### EXERCISE BRIEF:
Word for word, please restate the line that contains "none -> tan brick A8:B9 level 3" and all lines after it through the end of the material, minus the pictures.

══════

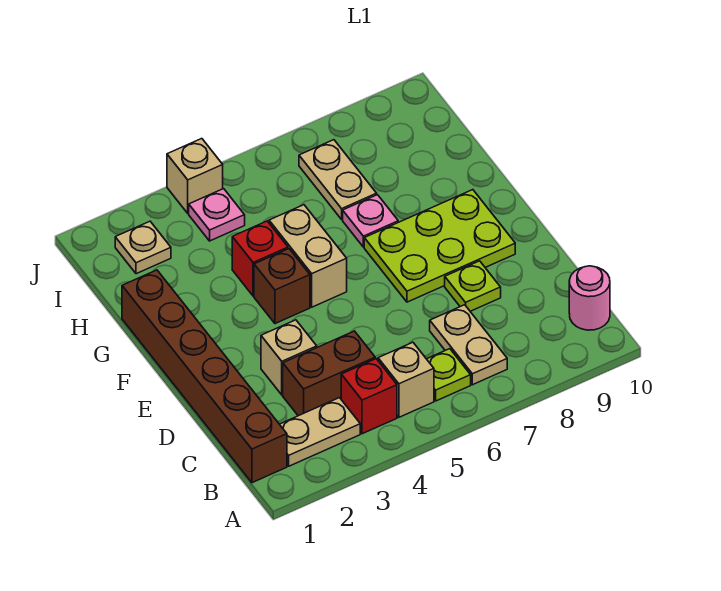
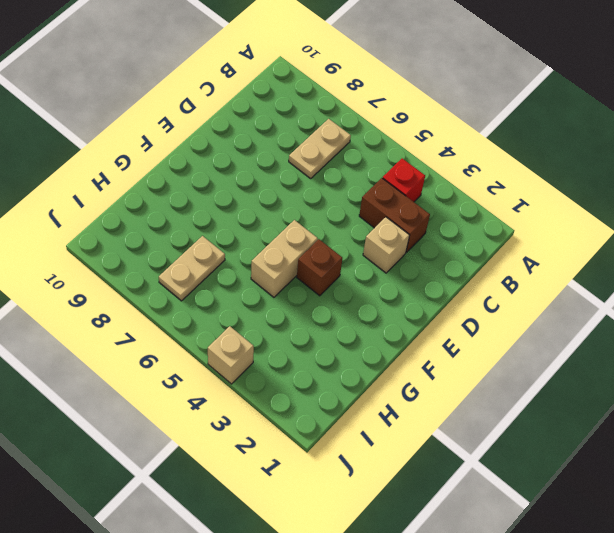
none -> brown brick B1:G1 level 1
none -> tan plate B2:B3 level 1
none -> tan brick B5 level 1

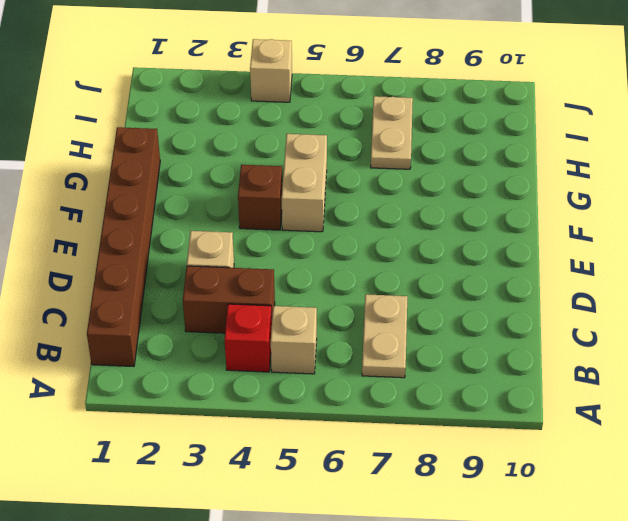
none -> tan plate B2:B3 level 1
none -> lime plate B6 level 1
none -> pink round brick B10 level 1

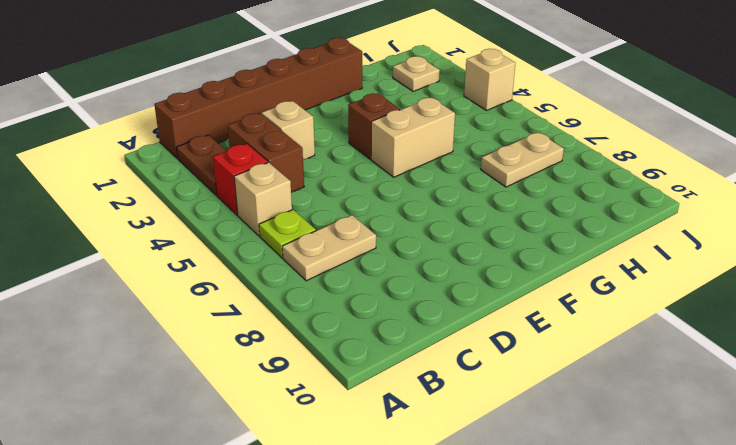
brown plate B2:B3 level 1 -> tan plate B2:B3 level 1
none -> pink round brick B10 level 1
none -> lime plate D8 level 1
none -> lime plate E7:F9 level 1

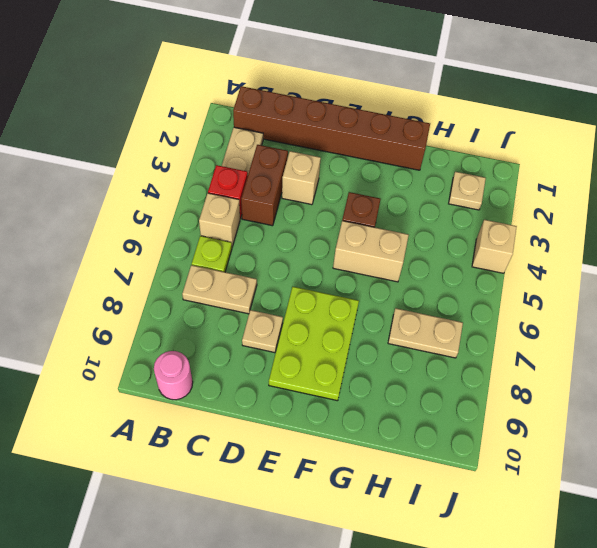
tan plate D8 level 1 -> lime plate D8 level 1
none -> red brick G4 level 1
none -> pink plate G7 level 1
none -> pink plate I4 level 1

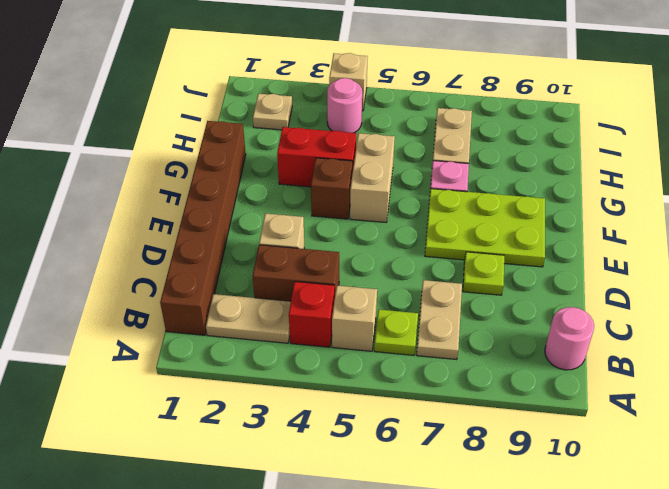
red brick G3:G4 level 1 -> red brick G4 level 1
pink round brick I4 level 1 -> pink plate I4 level 1

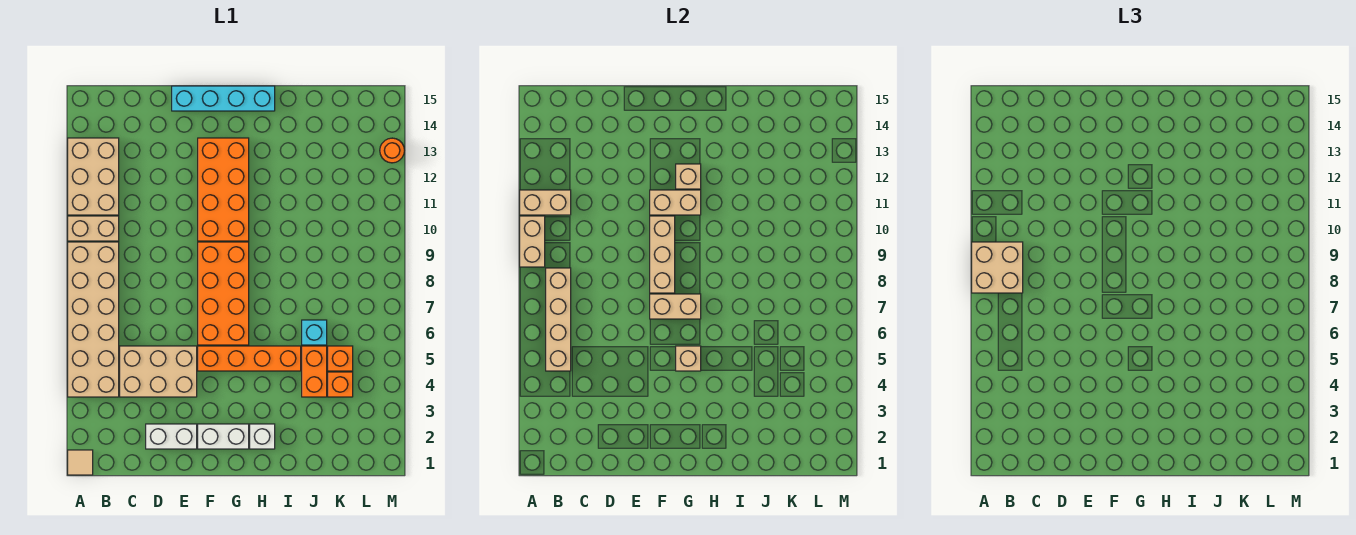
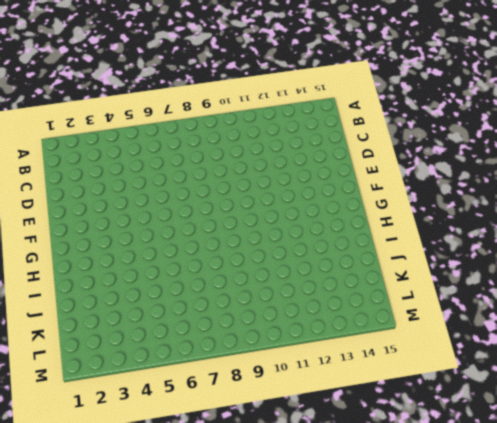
none -> tan tile A1 level 1
none -> tan brick A4:B9 level 1
none -> tan brick A10:B10 level 1

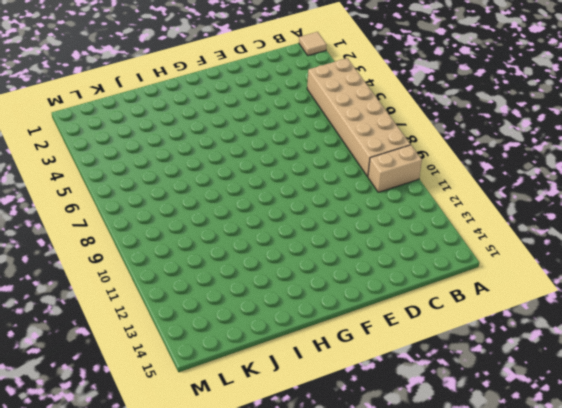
none -> tan brick A11:B13 level 1
none -> tan brick C4:E5 level 1
none -> white brick D2:E2 level 1

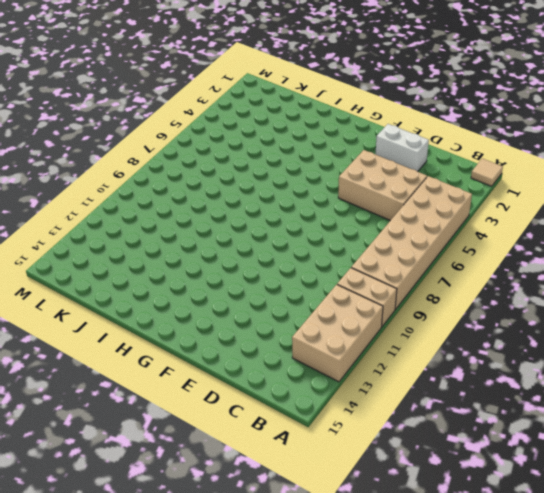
none -> cyan brick E15:H15 level 1
none -> white brick F2:G2 level 1
none -> orange brick F5:I5 level 1

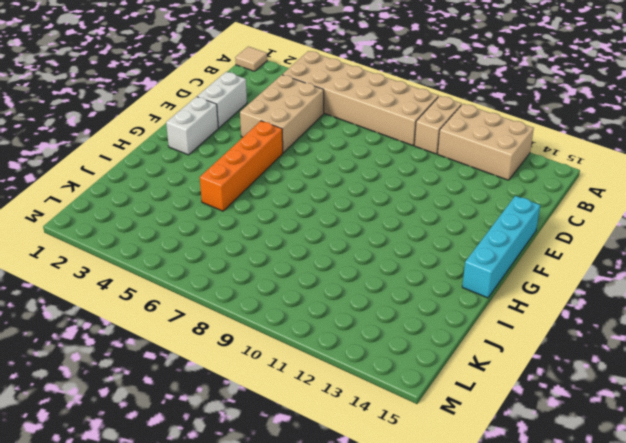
none -> orange brick F6:G9 level 1
none -> orange brick F10:G13 level 1
none -> white brick H2 level 1

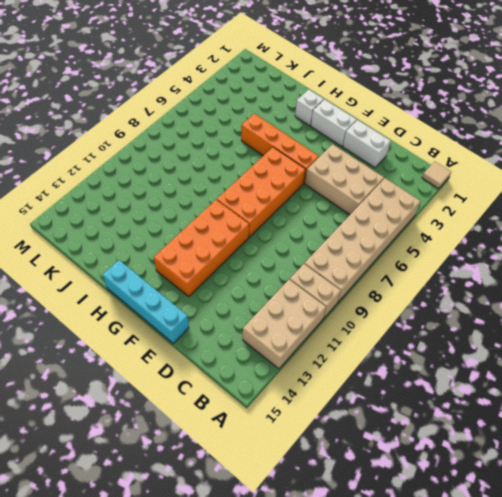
none -> orange brick J4:J5 level 1
none -> cyan brick J6 level 1
none -> orange brick K4 level 1

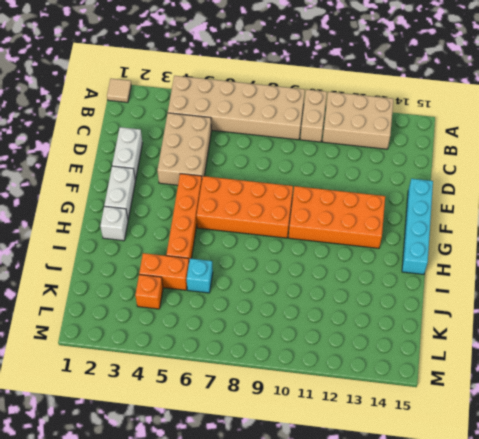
none -> orange brick K5 level 1
none -> orange round brick M13 level 1
none -> tan brick A9:A10 level 2

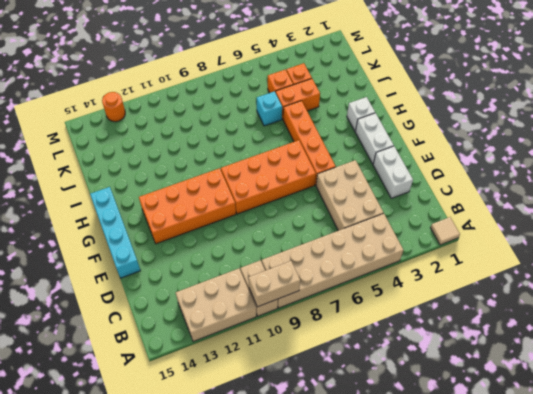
none -> tan brick A11:B11 level 2
none -> tan brick B5:B8 level 2
none -> tan brick F7:G7 level 2

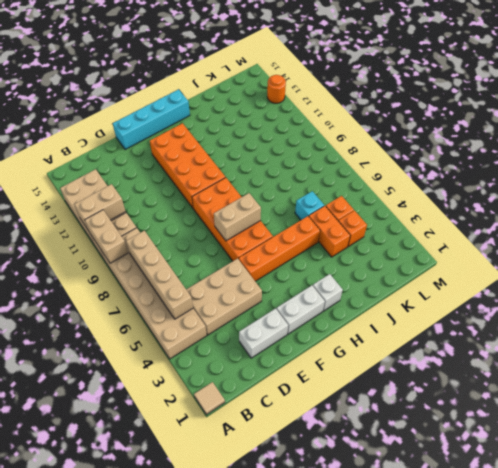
none -> tan brick F8:F10 level 2
none -> tan brick F11:G11 level 2
none -> tan brick G5 level 2

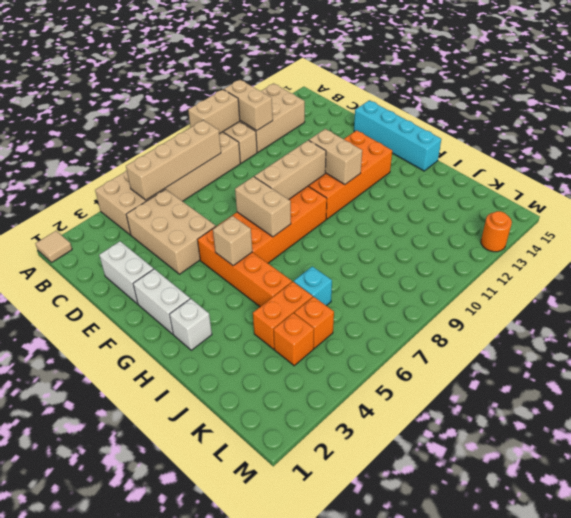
none -> tan brick G12 level 2
none -> tan brick A8:B9 level 3

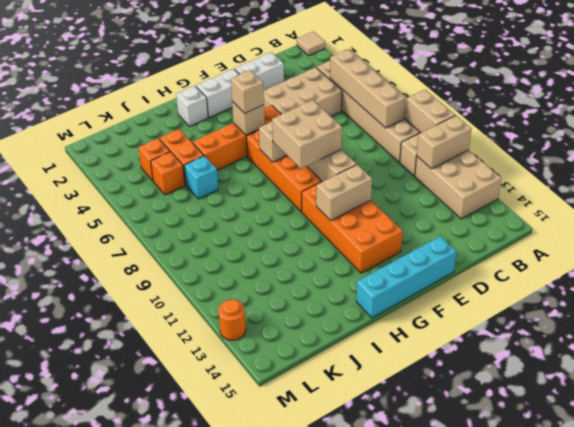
tan brick F8:G9 level 3 -> tan brick A8:B9 level 3
tan brick G5 level 3 -> tan brick G12 level 2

══════

### RESPONSE TO THIS TASK:
none -> tan brick A8:B9 level 3

tan brick F8:G9 level 3 -> tan brick A8:B9 level 3
tan brick G5 level 3 -> tan brick G12 level 2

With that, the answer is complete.